[Stated task]
All of the entries need to be written out again, exactly as they are.

[Material]
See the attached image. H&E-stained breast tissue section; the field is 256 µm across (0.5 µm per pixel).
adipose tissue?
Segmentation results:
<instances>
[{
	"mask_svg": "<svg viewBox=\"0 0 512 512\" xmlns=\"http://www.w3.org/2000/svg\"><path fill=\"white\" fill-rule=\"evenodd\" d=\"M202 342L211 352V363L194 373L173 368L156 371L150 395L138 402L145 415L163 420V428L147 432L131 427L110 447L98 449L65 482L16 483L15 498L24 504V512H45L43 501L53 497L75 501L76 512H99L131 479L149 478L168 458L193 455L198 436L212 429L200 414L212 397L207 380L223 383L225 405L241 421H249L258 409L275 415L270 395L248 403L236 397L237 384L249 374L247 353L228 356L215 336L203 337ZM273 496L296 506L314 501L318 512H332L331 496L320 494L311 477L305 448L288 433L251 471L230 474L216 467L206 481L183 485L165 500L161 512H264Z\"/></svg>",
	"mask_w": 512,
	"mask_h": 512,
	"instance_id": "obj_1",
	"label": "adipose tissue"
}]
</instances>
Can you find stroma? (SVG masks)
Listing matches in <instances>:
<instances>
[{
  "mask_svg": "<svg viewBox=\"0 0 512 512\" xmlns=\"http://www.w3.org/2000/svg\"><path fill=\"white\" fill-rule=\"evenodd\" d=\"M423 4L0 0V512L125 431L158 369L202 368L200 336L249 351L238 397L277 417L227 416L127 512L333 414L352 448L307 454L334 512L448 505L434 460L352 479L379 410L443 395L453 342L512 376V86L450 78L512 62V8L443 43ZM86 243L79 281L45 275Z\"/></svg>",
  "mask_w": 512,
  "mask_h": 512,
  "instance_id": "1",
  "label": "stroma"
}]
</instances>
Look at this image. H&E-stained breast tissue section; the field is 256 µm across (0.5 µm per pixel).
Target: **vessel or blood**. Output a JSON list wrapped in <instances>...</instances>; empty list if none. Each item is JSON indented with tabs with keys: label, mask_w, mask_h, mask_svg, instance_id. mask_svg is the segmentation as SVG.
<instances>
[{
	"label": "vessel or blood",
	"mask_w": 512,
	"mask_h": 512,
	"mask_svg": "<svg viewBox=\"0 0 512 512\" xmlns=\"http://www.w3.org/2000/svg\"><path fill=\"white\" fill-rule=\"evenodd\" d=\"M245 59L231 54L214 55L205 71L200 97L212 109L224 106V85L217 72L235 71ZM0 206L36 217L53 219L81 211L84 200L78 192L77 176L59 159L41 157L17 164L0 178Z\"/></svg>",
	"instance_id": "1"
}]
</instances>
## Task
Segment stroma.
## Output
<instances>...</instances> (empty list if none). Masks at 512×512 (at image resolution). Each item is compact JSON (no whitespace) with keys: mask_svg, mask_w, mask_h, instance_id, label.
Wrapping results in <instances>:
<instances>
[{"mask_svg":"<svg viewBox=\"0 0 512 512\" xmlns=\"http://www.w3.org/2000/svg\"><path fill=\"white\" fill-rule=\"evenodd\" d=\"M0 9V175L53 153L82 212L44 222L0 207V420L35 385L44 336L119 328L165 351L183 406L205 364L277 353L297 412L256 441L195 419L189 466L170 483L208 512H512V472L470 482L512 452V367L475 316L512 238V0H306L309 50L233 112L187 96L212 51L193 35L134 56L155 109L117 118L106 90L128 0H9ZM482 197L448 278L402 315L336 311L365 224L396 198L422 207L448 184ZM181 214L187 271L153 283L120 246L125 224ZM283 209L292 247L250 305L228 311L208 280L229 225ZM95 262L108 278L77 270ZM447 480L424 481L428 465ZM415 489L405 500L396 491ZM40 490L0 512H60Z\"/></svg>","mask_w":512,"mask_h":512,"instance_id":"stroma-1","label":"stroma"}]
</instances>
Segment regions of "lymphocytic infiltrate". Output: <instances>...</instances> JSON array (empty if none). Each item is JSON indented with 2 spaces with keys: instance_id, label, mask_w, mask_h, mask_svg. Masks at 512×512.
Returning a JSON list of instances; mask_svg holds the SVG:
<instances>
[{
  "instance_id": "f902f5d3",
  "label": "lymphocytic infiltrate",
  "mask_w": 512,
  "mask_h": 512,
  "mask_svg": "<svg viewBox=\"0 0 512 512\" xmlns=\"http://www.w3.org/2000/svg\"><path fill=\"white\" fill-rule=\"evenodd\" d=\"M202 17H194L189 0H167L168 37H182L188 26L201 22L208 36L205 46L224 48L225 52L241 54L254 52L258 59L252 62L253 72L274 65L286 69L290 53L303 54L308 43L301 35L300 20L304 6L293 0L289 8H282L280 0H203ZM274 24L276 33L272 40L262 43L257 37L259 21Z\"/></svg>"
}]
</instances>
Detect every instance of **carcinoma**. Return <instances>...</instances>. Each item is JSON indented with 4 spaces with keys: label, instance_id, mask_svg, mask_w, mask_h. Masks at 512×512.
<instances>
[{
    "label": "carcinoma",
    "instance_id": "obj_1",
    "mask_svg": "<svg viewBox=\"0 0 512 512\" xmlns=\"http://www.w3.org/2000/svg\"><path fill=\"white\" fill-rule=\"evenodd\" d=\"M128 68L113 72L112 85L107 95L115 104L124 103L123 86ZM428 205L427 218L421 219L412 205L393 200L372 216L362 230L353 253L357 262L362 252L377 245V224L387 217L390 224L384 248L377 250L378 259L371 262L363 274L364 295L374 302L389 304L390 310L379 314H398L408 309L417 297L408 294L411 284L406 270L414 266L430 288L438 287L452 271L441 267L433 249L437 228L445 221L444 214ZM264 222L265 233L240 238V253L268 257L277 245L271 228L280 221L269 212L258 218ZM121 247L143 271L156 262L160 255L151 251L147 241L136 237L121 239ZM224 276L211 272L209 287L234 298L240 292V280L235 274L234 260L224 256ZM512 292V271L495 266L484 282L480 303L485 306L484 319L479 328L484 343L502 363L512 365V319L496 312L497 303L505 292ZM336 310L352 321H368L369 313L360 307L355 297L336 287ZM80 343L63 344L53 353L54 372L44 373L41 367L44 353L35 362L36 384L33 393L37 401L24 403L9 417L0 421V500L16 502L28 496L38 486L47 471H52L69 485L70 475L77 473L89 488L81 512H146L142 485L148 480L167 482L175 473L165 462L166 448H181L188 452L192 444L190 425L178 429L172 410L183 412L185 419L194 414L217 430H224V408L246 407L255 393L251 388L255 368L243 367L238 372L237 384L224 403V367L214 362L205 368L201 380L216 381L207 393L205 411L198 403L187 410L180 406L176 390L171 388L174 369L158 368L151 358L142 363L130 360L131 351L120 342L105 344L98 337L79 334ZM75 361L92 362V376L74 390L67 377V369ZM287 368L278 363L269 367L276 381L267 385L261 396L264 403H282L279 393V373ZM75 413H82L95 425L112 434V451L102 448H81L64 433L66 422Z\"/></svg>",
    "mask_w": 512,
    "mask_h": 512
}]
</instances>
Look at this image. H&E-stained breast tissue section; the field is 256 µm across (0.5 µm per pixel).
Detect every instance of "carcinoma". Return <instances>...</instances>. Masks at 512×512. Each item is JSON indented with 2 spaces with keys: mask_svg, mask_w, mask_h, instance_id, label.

[Written solution]
See the attached image. H&E-stained breast tissue section; the field is 256 µm across (0.5 µm per pixel).
adipose tissue?
Segmentation results:
<instances>
[{
	"mask_svg": "<svg viewBox=\"0 0 512 512\" xmlns=\"http://www.w3.org/2000/svg\"><path fill=\"white\" fill-rule=\"evenodd\" d=\"M202 342L211 352V363L194 373L173 368L156 371L150 395L138 402L145 415L163 420V428L147 432L131 427L110 447L98 449L65 482L16 483L15 498L24 504V512H45L43 501L53 497L75 501L76 512H99L131 479L149 478L168 458L193 455L198 436L212 429L200 414L212 397L207 380L223 383L225 405L241 421H249L258 409L275 415L270 395L248 403L236 397L237 384L249 374L247 353L228 356L215 336L203 337ZM273 496L296 506L314 501L318 512H332L331 496L320 494L311 477L305 448L288 433L251 471L230 474L216 467L206 481L183 485L165 500L161 512H264Z\"/></svg>",
	"mask_w": 512,
	"mask_h": 512,
	"instance_id": "obj_1",
	"label": "adipose tissue"
}]
</instances>
Can you find stroma? (SVG masks)
Listing matches in <instances>:
<instances>
[{
  "mask_svg": "<svg viewBox=\"0 0 512 512\" xmlns=\"http://www.w3.org/2000/svg\"><path fill=\"white\" fill-rule=\"evenodd\" d=\"M423 4L0 0V512L125 431L158 369L202 368L200 336L249 351L238 397L277 417L227 416L127 512L333 414L352 448L307 454L334 512L448 505L434 460L352 479L379 410L443 395L453 342L512 376V86L450 78L512 62V8L443 43ZM86 243L79 281L45 275Z\"/></svg>",
  "mask_w": 512,
  "mask_h": 512,
  "instance_id": "1",
  "label": "stroma"
}]
</instances>
Look at this image. H&E-stained breast tissue section; the field is 256 µm across (0.5 µm per pixel).
Target: **vessel or blood**. Output a JSON list wrapped in <instances>...</instances>; empty list if none. Each item is JSON indented with tabs with keys: label, mask_w, mask_h, mask_svg, instance_id. mask_svg is the segmentation as SVG.
<instances>
[{
	"label": "vessel or blood",
	"mask_w": 512,
	"mask_h": 512,
	"mask_svg": "<svg viewBox=\"0 0 512 512\" xmlns=\"http://www.w3.org/2000/svg\"><path fill=\"white\" fill-rule=\"evenodd\" d=\"M245 59L231 54L214 55L205 71L200 97L212 109L224 106V85L217 72L235 71ZM0 206L36 217L53 219L81 211L84 200L78 192L77 176L59 159L41 157L17 164L0 178Z\"/></svg>",
	"instance_id": "1"
}]
</instances>
## Task
Segment stroma.
## Output
<instances>...</instances> (empty list if none). Masks at 512×512 (at image resolution). Each item is compact JSON (no whitespace) with keys: mask_svg, mask_w, mask_h, instance_id, label.
Wrapping results in <instances>:
<instances>
[{"mask_svg":"<svg viewBox=\"0 0 512 512\" xmlns=\"http://www.w3.org/2000/svg\"><path fill=\"white\" fill-rule=\"evenodd\" d=\"M0 9V175L53 153L82 212L44 222L0 207V420L35 385L44 336L119 328L165 351L183 406L205 364L277 353L297 412L256 441L195 419L189 466L170 483L208 512H512V472L470 482L512 452V367L475 316L512 238V0H306L309 50L233 112L187 96L212 51L193 35L134 56L155 109L117 118L106 90L128 0H9ZM482 197L448 278L402 315L336 311L365 224L396 198L422 207L448 184ZM181 214L187 271L153 283L120 246L125 224ZM283 209L292 247L250 305L228 311L208 280L229 225ZM95 262L108 278L77 270ZM447 480L424 481L428 465ZM415 489L405 500L396 491ZM40 490L0 512H60Z\"/></svg>","mask_w":512,"mask_h":512,"instance_id":"stroma-1","label":"stroma"}]
</instances>
Segment regions of "lymphocytic infiltrate". Output: <instances>...</instances> JSON array (empty if none). Each item is JSON indented with 2 spaces with keys: instance_id, label, mask_w, mask_h, mask_svg. Masks at 512×512.
Returning a JSON list of instances; mask_svg holds the SVG:
<instances>
[{
  "instance_id": "f902f5d3",
  "label": "lymphocytic infiltrate",
  "mask_w": 512,
  "mask_h": 512,
  "mask_svg": "<svg viewBox=\"0 0 512 512\" xmlns=\"http://www.w3.org/2000/svg\"><path fill=\"white\" fill-rule=\"evenodd\" d=\"M202 17H194L189 0H167L168 37H182L188 26L201 22L208 36L205 46L224 48L225 52L241 54L254 52L258 59L252 62L253 72L274 65L286 69L290 53L303 54L308 43L301 35L300 20L304 6L293 0L289 8H282L280 0H203ZM274 24L276 33L272 40L262 43L257 37L259 21Z\"/></svg>"
}]
</instances>
Detect every instance of **carcinoma**. Return <instances>...</instances>. Each item is JSON indented with 4 spaces with keys: label, instance_id, mask_svg, mask_w, mask_h. Masks at 512×512.
<instances>
[{
    "label": "carcinoma",
    "instance_id": "obj_1",
    "mask_svg": "<svg viewBox=\"0 0 512 512\" xmlns=\"http://www.w3.org/2000/svg\"><path fill=\"white\" fill-rule=\"evenodd\" d=\"M128 68L113 72L112 85L107 95L115 104L124 103L123 86ZM428 205L427 218L421 219L412 205L393 200L372 216L362 230L353 253L357 262L362 252L377 245V224L387 217L390 224L384 248L377 250L378 259L371 262L363 274L364 295L374 302L389 304L390 310L379 314H398L408 309L417 297L408 294L411 284L406 270L414 266L430 288L438 287L452 271L441 267L433 249L437 228L445 221L444 214ZM264 222L265 233L240 238V253L268 257L277 245L271 228L280 221L269 212L258 218ZM121 247L143 271L156 262L160 255L151 251L147 241L136 237L121 239ZM224 276L211 272L209 287L234 298L240 292V280L235 274L234 260L224 256ZM512 292V271L495 266L484 282L480 303L485 306L484 319L479 328L484 343L502 363L512 365V319L496 312L497 303L505 292ZM336 310L352 321H368L369 313L360 307L355 297L336 287ZM80 343L63 344L53 353L54 372L44 373L41 367L44 353L35 362L36 384L33 393L37 401L24 403L9 417L0 421V500L16 502L28 496L38 486L47 471H52L69 485L70 475L77 473L89 488L81 512H146L142 485L148 480L167 482L175 473L165 462L166 448H181L188 452L192 444L190 425L178 429L172 410L183 412L185 419L194 414L217 430H224V408L246 407L255 393L251 388L255 368L243 367L238 372L237 384L224 403V367L214 362L205 368L201 380L216 381L207 393L205 411L198 403L187 410L180 406L176 390L171 388L174 369L158 368L151 358L142 363L130 360L131 351L120 342L105 344L98 337L79 334ZM75 361L92 362V376L74 390L67 377V369ZM287 368L278 363L269 367L276 381L267 385L261 396L264 403H282L279 393V373ZM75 413H82L95 425L112 434V451L102 448H81L64 433L66 422Z\"/></svg>",
    "mask_w": 512,
    "mask_h": 512
}]
</instances>
Look at this image. H&E-stained breast tissue section; the field is 256 µm across (0.5 µm per pixel).
Detect every instance of "carcinoma". Return <instances>...</instances>. Masks at 512×512. Each item is JSON indented with 2 spaces with keys: mask_svg, mask_w, mask_h, instance_id, label.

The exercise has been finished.